_ABOUT THIS TASK_: Among the entries that follow, the required portion opens with the line containing "white tile G7:H7" and closes with the line containing "white tile H4". Give that portion again exactly, and nothing else.
(RECORDS FOR PROCESSING)
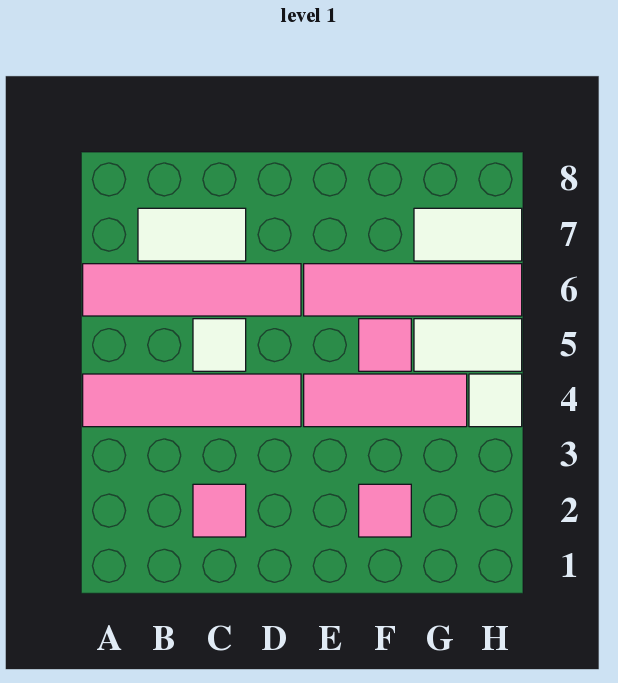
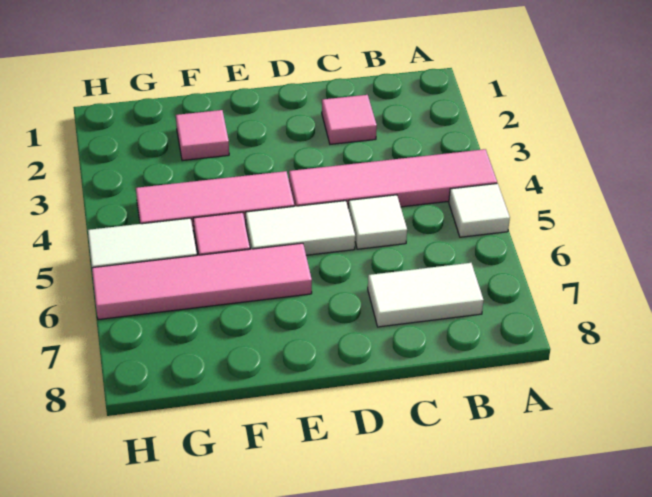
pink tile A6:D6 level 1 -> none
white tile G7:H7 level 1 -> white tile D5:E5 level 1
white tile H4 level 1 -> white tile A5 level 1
(End RECORDS FOR PROCESSING)
(RECORDS FOR PROCESSING)
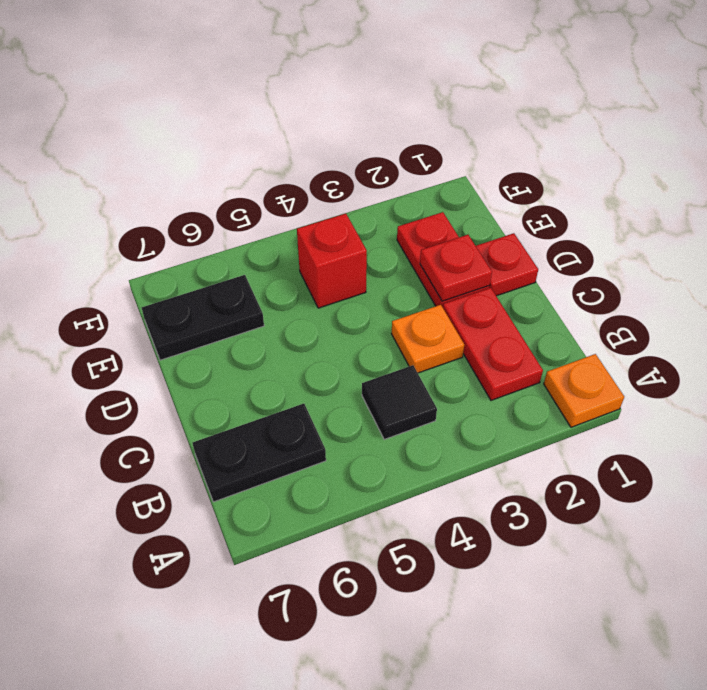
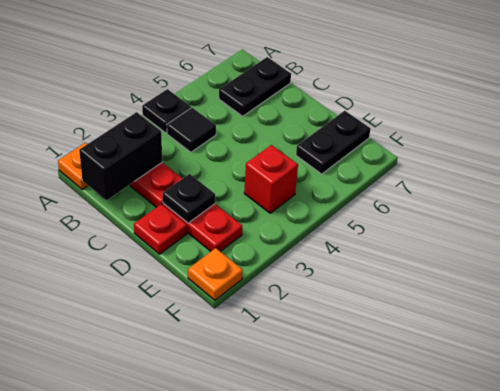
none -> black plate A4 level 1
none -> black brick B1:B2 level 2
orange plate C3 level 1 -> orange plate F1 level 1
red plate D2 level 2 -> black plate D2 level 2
(End RECORDS FOR PROCESSING)
_THE COMPLETED TASK_:
white tile G7:H7 level 1 -> white tile D5:E5 level 1
white tile H4 level 1 -> white tile A5 level 1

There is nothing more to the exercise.